List the lines of this listing that hold the word "orange".

Data below:

==========

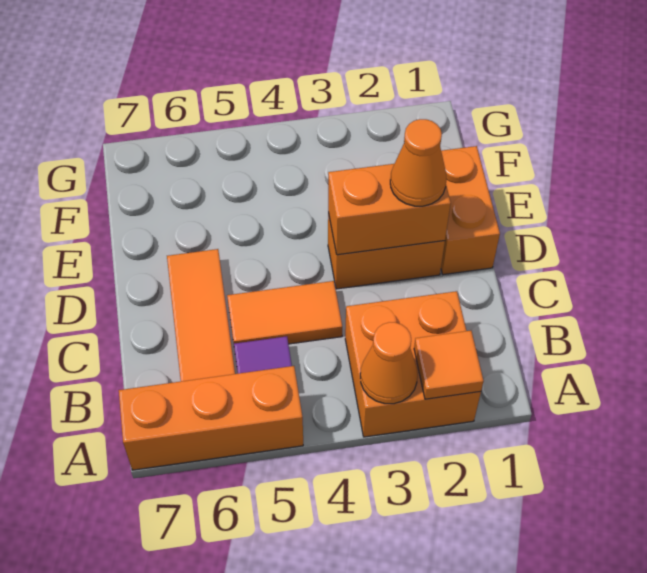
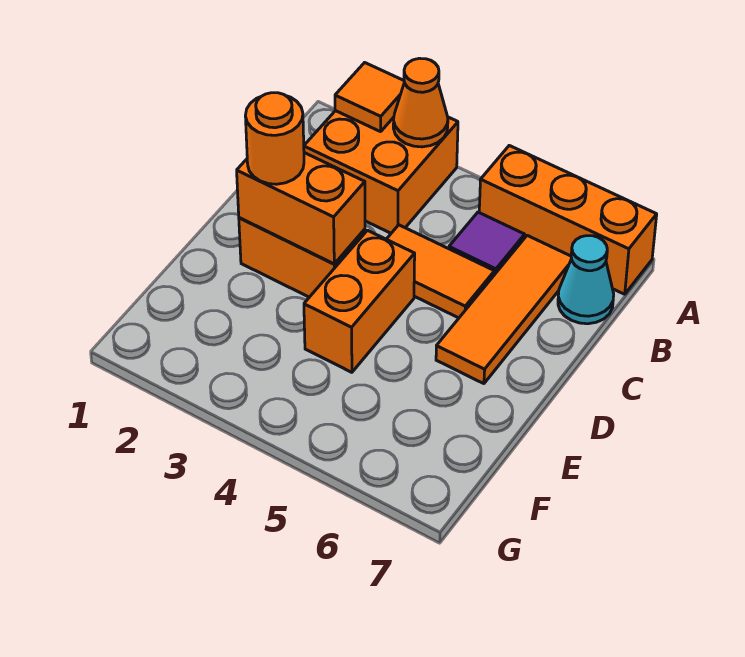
none -> cyan cone B7 level 1
orange brick D1:E1 level 1 -> orange brick D4:E4 level 1
orange cone D2 level 3 -> orange round brick D2 level 3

==========

Answer space:
orange brick D1:E1 level 1 -> orange brick D4:E4 level 1
orange cone D2 level 3 -> orange round brick D2 level 3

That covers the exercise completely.